WORK REQUEST: Without including any images, output the listing below exactly.

*** SOURCE DATA Section Begins ***

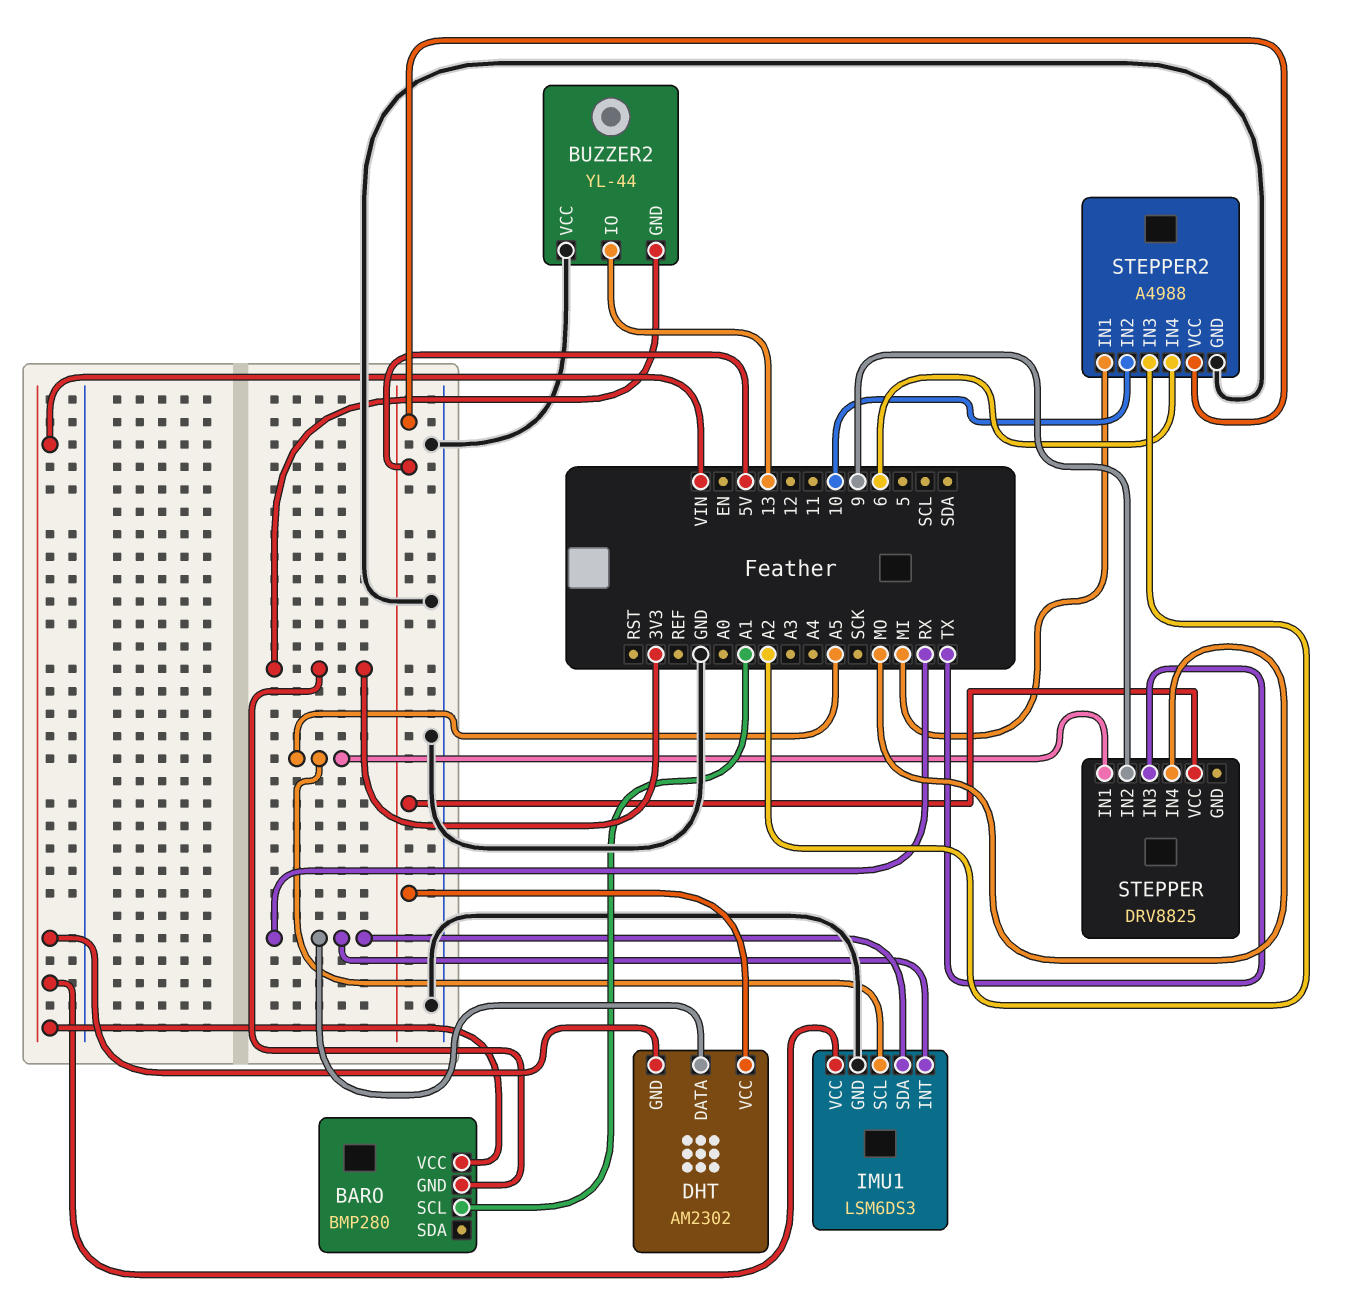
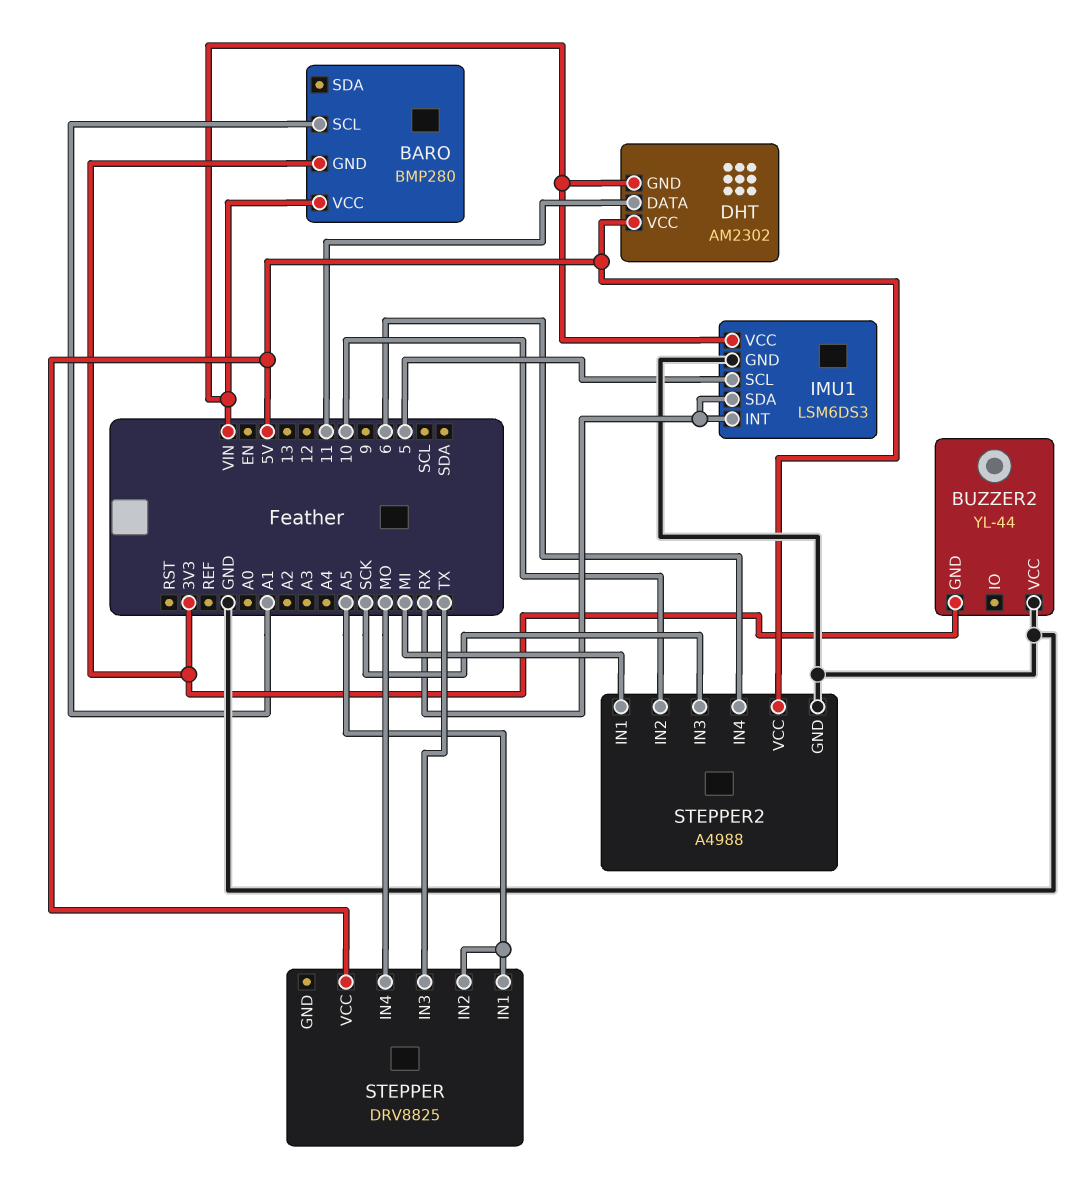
BUZZER2 pin IO: 13 -> none
DHT pin DATA: RX -> 11
IMU1 pin SCL: A5 -> 5
STEPPER pin IN2: 9 -> A5
STEPPER2 pin IN3: A2 -> SCK

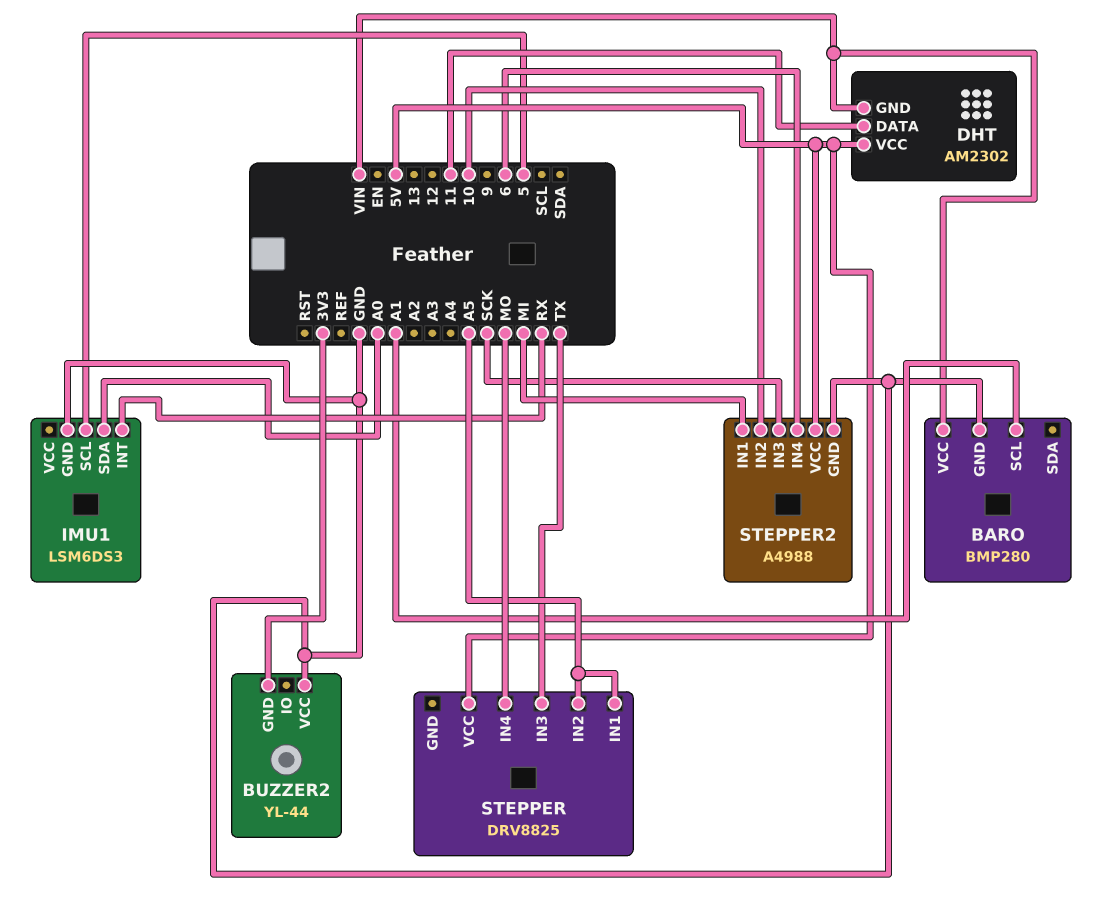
BARO pin GND: 3V3 -> GND
IMU1 pin SDA: RX -> A0
IMU1 pin VCC: VIN -> none

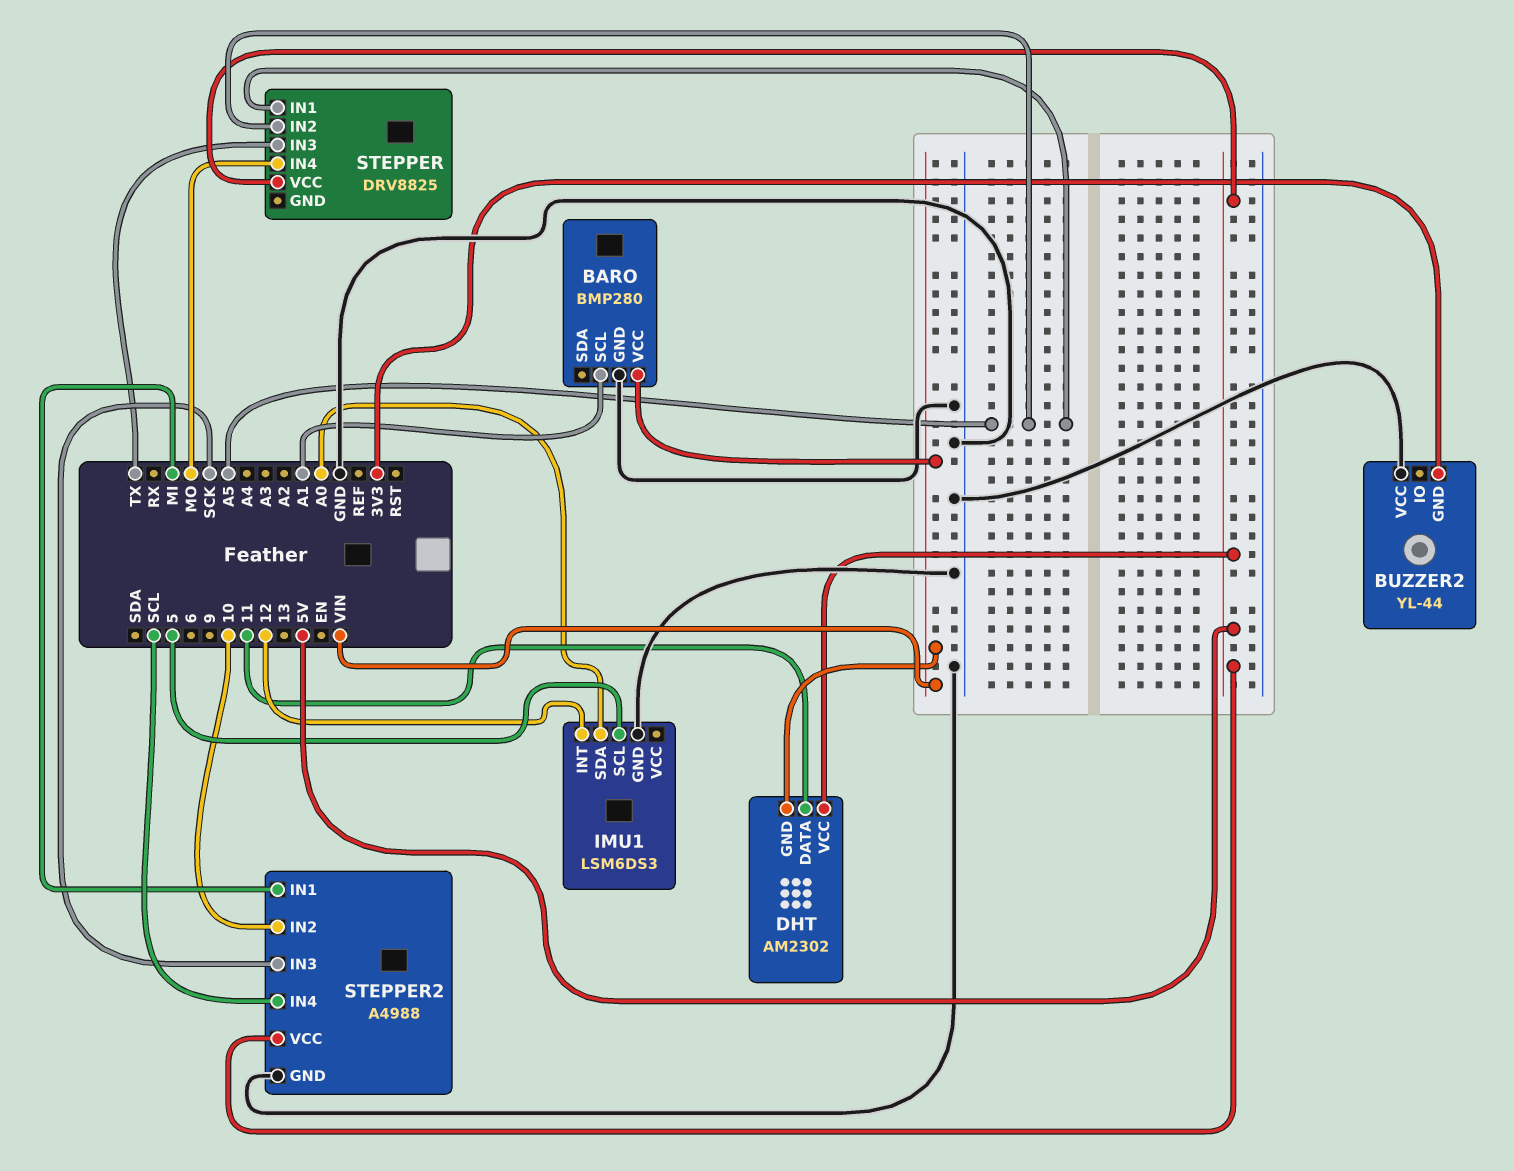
IMU1 pin INT: RX -> 12
STEPPER2 pin IN4: 6 -> SCL

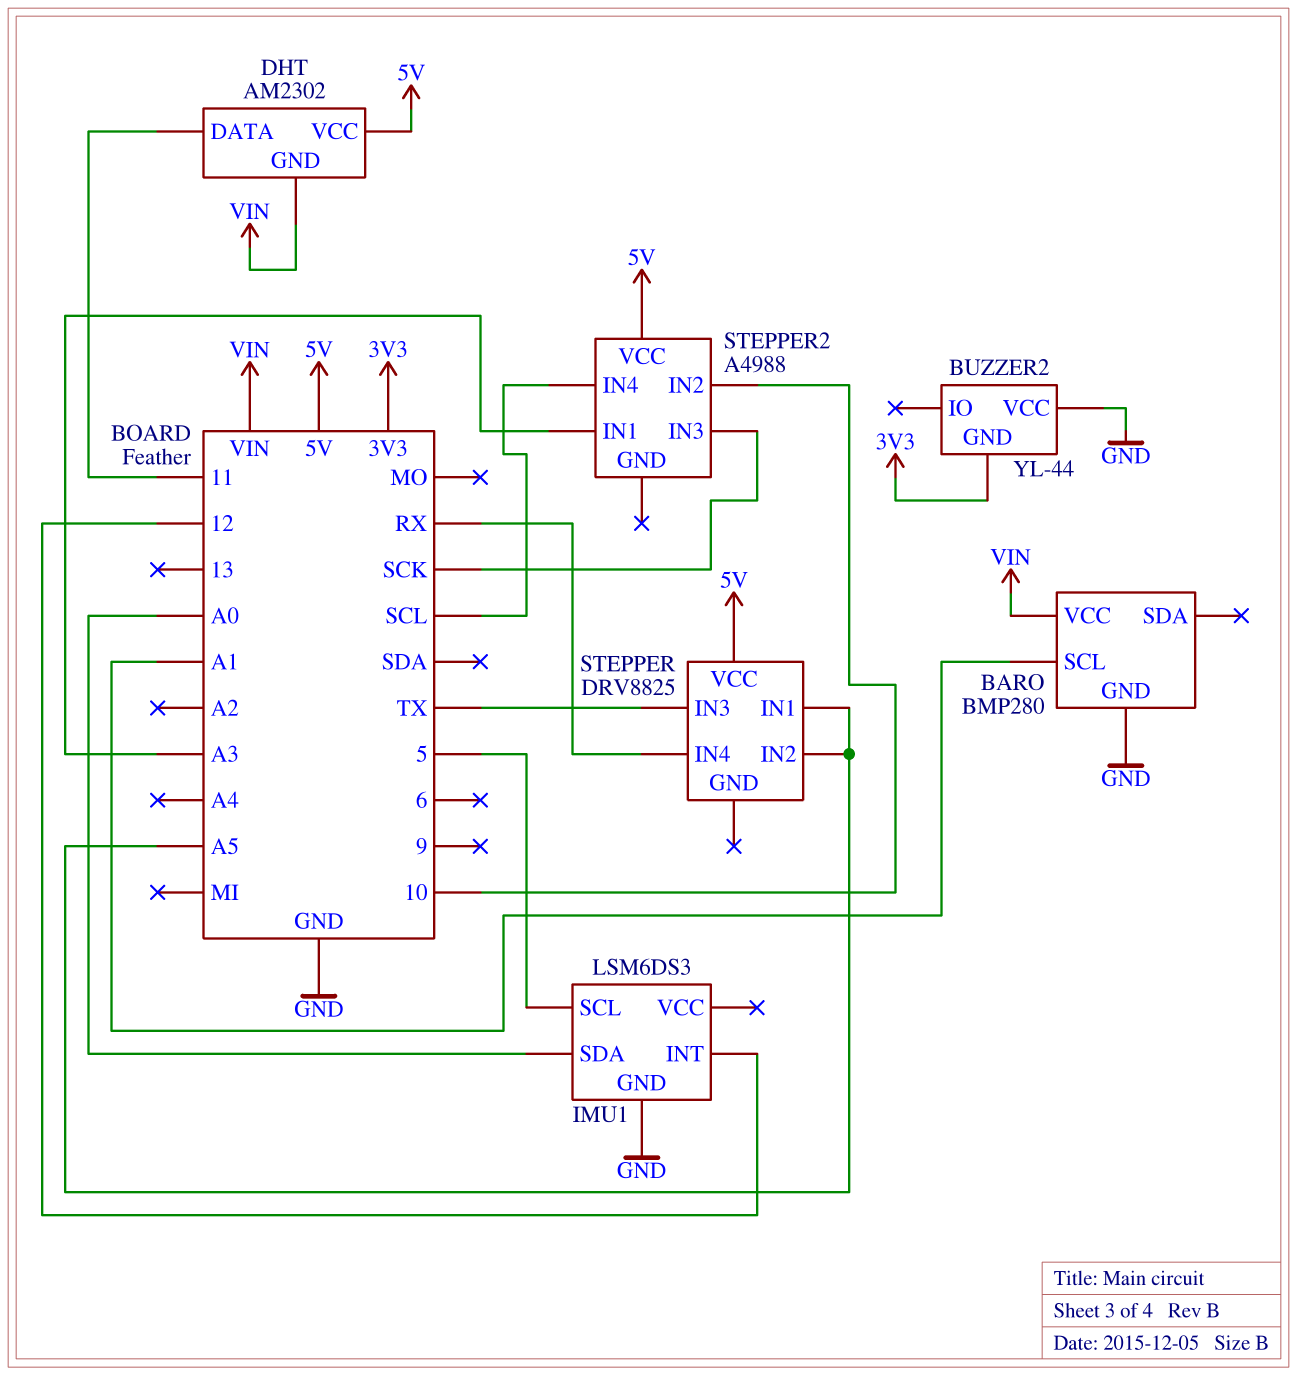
STEPPER pin IN4: MO -> RX
STEPPER2 pin GND: GND -> none
STEPPER2 pin IN1: MI -> A3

*** SOURCE DATA Section Ends ***

ANSWER TO THIS EXERCISE:
BUZZER2 pin IO: 13 -> none
DHT pin DATA: RX -> 11
IMU1 pin SCL: A5 -> 5
STEPPER pin IN2: 9 -> A5
STEPPER2 pin IN3: A2 -> SCK

BARO pin GND: 3V3 -> GND
IMU1 pin SDA: RX -> A0
IMU1 pin VCC: VIN -> none

IMU1 pin INT: RX -> 12
STEPPER2 pin IN4: 6 -> SCL

STEPPER pin IN4: MO -> RX
STEPPER2 pin GND: GND -> none
STEPPER2 pin IN1: MI -> A3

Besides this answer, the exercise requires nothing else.